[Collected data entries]
================

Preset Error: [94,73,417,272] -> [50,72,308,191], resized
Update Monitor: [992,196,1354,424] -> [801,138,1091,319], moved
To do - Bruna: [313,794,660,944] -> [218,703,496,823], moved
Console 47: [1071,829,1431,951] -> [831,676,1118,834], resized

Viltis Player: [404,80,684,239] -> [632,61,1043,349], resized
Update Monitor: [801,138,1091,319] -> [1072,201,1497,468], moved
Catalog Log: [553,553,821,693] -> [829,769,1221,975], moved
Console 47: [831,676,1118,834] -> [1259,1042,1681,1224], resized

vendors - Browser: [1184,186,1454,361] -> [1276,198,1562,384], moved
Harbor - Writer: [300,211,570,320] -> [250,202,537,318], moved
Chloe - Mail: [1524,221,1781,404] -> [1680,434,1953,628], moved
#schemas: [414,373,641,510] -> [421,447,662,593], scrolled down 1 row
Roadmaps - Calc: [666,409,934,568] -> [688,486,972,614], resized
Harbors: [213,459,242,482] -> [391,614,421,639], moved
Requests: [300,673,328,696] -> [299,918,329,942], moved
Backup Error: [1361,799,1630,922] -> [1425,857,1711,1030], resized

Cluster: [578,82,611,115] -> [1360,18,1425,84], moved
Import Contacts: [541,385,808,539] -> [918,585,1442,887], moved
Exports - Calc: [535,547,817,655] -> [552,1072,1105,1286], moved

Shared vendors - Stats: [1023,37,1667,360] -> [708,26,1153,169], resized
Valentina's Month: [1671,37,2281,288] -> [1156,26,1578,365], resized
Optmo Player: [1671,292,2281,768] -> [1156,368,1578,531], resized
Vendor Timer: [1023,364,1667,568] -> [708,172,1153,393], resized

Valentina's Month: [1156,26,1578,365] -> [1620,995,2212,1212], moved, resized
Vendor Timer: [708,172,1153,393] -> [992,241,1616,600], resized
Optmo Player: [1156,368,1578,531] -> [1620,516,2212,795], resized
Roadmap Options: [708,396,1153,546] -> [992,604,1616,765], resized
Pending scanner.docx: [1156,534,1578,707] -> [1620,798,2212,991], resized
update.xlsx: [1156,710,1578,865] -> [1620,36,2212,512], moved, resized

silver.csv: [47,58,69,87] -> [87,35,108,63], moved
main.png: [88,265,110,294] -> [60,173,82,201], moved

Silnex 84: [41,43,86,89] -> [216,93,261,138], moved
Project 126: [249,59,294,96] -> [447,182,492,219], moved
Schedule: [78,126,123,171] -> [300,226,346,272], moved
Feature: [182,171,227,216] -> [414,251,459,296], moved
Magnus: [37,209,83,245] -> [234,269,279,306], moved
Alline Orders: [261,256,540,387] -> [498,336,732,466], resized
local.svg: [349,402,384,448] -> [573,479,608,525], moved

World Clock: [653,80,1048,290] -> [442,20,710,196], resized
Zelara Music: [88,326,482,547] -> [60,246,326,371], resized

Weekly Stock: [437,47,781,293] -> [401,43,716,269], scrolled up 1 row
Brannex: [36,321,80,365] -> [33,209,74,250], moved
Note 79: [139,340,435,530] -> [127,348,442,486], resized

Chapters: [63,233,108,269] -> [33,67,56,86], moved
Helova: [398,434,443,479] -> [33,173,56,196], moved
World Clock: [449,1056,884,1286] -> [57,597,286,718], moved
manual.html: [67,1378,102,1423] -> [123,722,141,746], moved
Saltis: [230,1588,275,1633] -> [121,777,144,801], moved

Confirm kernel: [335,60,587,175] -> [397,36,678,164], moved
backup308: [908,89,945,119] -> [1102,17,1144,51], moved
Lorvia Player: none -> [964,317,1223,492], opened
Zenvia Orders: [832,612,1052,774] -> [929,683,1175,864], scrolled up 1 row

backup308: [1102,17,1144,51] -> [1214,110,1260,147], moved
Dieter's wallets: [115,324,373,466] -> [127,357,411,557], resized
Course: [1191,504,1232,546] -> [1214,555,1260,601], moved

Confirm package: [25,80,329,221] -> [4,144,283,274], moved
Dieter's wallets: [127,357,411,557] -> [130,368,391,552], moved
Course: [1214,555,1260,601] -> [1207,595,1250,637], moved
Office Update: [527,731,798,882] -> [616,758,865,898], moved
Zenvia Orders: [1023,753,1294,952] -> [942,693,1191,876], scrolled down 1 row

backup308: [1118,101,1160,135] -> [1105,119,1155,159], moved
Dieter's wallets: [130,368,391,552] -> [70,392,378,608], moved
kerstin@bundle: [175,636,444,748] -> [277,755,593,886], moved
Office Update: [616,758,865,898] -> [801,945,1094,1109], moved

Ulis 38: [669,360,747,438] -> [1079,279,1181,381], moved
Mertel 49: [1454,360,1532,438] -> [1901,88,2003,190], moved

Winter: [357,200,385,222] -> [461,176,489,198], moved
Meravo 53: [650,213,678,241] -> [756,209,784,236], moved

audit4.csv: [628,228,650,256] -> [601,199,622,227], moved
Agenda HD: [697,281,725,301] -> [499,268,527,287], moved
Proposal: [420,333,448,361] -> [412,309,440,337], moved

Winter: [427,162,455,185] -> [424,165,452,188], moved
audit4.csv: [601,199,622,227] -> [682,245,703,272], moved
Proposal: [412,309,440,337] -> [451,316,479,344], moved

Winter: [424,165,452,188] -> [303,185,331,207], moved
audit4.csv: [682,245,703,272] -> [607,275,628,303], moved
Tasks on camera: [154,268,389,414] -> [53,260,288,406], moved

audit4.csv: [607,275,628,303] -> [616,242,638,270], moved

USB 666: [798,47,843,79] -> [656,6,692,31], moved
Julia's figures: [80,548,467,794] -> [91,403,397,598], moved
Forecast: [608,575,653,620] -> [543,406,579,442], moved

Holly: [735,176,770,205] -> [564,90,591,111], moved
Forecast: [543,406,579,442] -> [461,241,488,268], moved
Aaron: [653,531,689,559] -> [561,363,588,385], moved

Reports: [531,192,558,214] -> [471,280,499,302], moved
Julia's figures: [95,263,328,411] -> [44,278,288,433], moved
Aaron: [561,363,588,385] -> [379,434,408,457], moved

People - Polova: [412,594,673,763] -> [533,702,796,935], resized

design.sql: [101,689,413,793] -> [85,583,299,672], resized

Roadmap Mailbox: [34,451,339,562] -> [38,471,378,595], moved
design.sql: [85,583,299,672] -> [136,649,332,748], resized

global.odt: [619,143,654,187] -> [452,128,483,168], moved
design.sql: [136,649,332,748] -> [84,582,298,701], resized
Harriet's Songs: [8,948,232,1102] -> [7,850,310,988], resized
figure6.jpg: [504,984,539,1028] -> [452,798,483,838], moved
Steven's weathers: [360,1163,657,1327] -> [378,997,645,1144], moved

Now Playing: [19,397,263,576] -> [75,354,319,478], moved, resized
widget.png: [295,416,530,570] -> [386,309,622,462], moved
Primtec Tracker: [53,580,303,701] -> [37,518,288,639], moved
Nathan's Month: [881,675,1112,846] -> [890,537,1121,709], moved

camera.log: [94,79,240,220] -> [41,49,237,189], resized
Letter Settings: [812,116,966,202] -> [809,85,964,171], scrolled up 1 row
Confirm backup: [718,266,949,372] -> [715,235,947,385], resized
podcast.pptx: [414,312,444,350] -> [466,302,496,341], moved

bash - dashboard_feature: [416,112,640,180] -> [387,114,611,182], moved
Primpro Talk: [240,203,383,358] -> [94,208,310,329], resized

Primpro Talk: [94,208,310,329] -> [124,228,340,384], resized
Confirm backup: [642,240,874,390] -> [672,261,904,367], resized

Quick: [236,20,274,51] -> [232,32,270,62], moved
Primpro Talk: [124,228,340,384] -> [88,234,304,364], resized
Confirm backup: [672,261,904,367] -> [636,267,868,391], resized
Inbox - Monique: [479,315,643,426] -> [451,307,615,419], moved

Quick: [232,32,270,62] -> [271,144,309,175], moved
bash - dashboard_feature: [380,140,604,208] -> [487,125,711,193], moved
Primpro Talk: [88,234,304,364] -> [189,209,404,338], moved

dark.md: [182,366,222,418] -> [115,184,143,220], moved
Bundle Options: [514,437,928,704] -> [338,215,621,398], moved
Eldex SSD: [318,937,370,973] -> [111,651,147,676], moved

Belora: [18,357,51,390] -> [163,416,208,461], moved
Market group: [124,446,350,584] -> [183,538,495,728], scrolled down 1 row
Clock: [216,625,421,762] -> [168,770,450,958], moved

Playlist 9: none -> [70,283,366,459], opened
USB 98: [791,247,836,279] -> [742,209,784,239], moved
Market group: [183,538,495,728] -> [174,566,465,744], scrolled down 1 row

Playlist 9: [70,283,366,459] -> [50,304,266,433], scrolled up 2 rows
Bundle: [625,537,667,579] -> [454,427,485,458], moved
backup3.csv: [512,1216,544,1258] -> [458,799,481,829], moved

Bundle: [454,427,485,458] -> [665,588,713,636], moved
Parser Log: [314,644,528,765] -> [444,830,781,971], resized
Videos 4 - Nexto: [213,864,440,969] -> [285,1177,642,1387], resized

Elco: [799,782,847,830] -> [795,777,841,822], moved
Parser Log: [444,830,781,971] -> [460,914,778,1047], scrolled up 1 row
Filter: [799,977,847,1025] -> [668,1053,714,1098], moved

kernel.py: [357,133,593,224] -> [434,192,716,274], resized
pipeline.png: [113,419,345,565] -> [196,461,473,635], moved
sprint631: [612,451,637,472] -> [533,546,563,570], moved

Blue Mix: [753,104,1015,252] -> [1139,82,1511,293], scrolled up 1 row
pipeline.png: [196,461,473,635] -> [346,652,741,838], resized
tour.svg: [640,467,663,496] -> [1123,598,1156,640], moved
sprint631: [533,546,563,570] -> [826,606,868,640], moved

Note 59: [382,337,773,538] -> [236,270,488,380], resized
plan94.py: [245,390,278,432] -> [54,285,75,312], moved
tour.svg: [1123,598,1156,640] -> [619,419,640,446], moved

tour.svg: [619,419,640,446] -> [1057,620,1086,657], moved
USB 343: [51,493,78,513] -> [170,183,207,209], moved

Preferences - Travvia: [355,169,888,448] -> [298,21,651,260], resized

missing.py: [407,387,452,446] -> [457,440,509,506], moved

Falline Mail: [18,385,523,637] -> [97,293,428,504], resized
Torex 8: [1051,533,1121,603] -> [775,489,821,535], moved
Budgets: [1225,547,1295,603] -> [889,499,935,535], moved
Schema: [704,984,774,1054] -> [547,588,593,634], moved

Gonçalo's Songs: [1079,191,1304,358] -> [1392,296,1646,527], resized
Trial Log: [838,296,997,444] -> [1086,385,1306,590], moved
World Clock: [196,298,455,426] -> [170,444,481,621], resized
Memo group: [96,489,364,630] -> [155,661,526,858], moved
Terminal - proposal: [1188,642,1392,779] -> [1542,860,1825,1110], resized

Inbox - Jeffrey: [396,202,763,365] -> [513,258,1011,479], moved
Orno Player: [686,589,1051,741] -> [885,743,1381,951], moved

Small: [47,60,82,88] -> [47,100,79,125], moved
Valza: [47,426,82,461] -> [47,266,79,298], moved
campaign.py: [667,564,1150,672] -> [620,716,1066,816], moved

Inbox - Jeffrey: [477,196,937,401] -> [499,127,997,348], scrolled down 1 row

================

■ WHAT YOU NEED TO DO:
The lines to copy run from the start of the records above through the line holding "Update Monitor: [801,138,1091,319]"; give them exactly, both ends included, and nothing else.

■ RESULT OF THIS TASK:
Preset Error: [94,73,417,272] -> [50,72,308,191], resized
Update Monitor: [992,196,1354,424] -> [801,138,1091,319], moved
To do - Bruna: [313,794,660,944] -> [218,703,496,823], moved
Console 47: [1071,829,1431,951] -> [831,676,1118,834], resized

Viltis Player: [404,80,684,239] -> [632,61,1043,349], resized
Update Monitor: [801,138,1091,319] -> [1072,201,1497,468], moved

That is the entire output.